*** DATA RECORDS ***

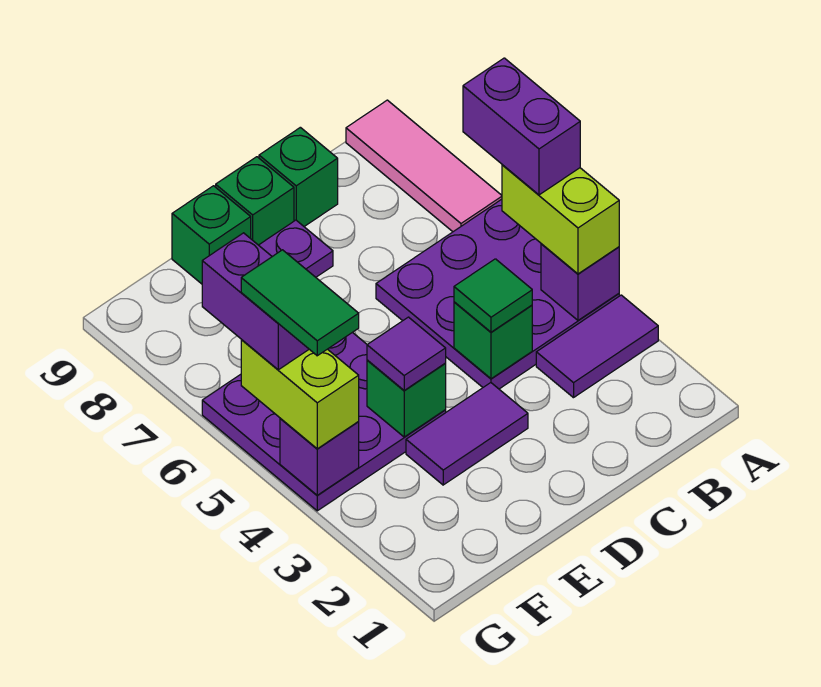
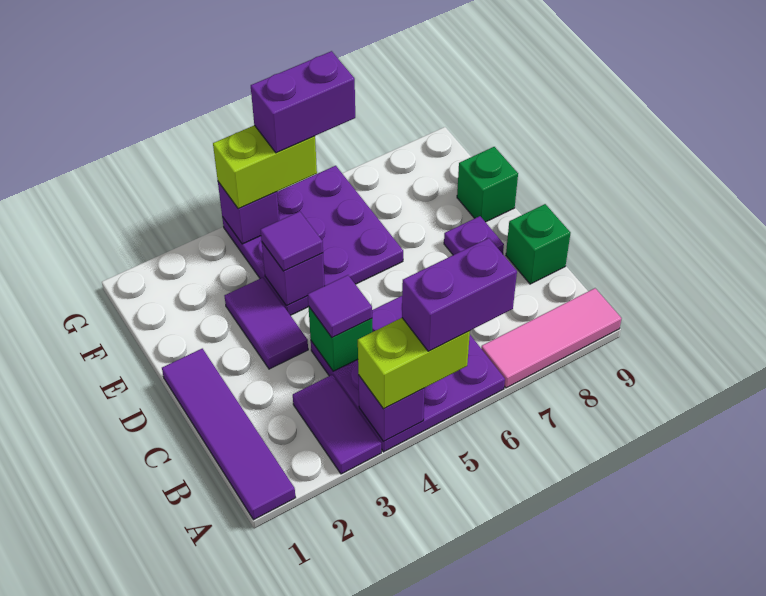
none -> purple tile A1:D1 level 1
green tile C4 level 3 -> purple tile C4 level 3
green brick D9 level 1 -> none
green brick E4 level 2 -> purple brick E4 level 2
green tile G4:G5 level 5 -> none

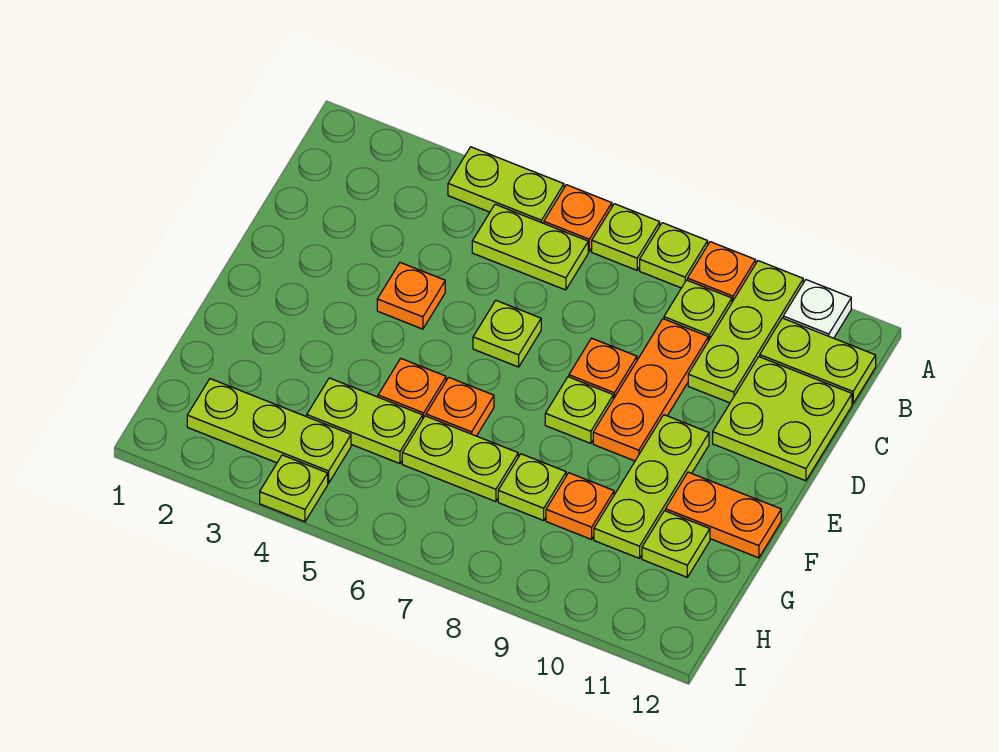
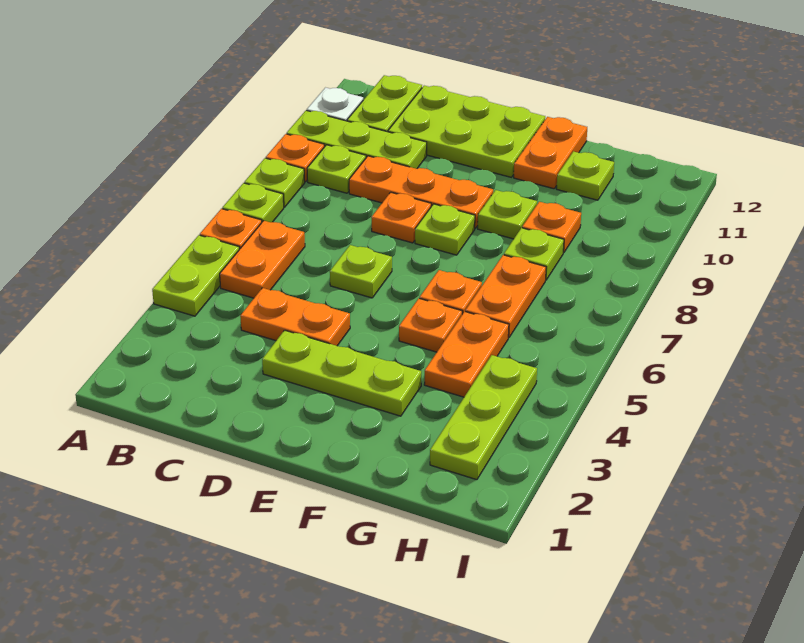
lime plate B5:B6 level 1 -> orange plate B5:B6 level 1
lime plate C11:D12 level 1 -> lime plate C11:E12 level 1
orange plate D4 level 1 -> orange plate C4:D4 level 1
lime plate E10:G10 level 1 -> lime plate D3:F3 level 1
lime plate G4:G5 level 1 -> orange plate G4:G5 level 1
lime plate G6:G7 level 1 -> orange plate G6:G7 level 1
lime plate I4 level 1 -> lime plate F9 level 1

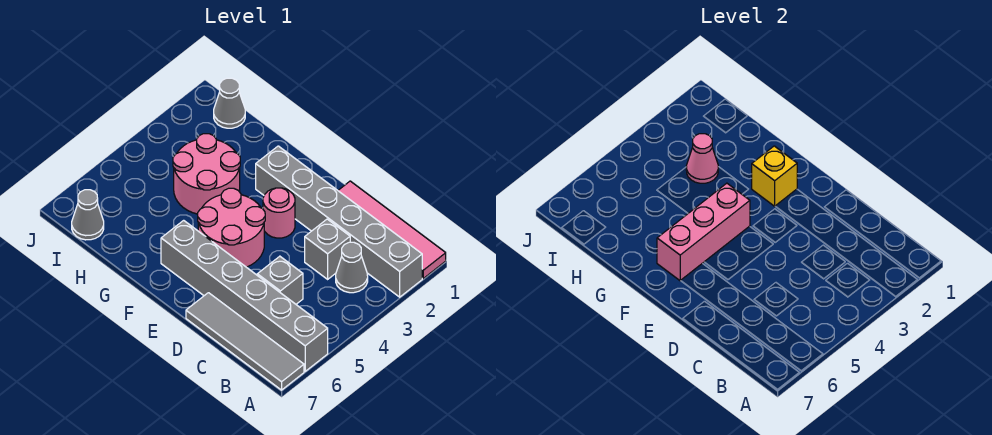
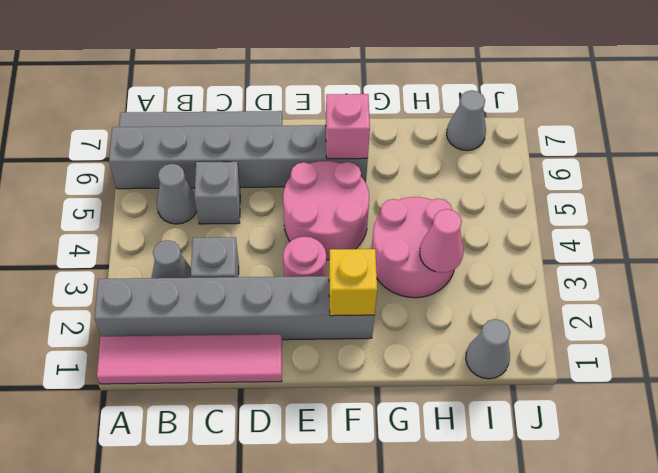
none -> grey cone B5 level 1
pink brick F4:F6 level 2 -> pink brick F6 level 2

*** End of DATA RECORDS ***

• _WHAT NEEDS TO BE DONE_
Give back all the records as they stand, but with no pictures in the copy.

• _OUTPUT BELOW_
none -> purple tile A1:D1 level 1
green tile C4 level 3 -> purple tile C4 level 3
green brick D9 level 1 -> none
green brick E4 level 2 -> purple brick E4 level 2
green tile G4:G5 level 5 -> none

lime plate B5:B6 level 1 -> orange plate B5:B6 level 1
lime plate C11:D12 level 1 -> lime plate C11:E12 level 1
orange plate D4 level 1 -> orange plate C4:D4 level 1
lime plate E10:G10 level 1 -> lime plate D3:F3 level 1
lime plate G4:G5 level 1 -> orange plate G4:G5 level 1
lime plate G6:G7 level 1 -> orange plate G6:G7 level 1
lime plate I4 level 1 -> lime plate F9 level 1

none -> grey cone B5 level 1
pink brick F4:F6 level 2 -> pink brick F6 level 2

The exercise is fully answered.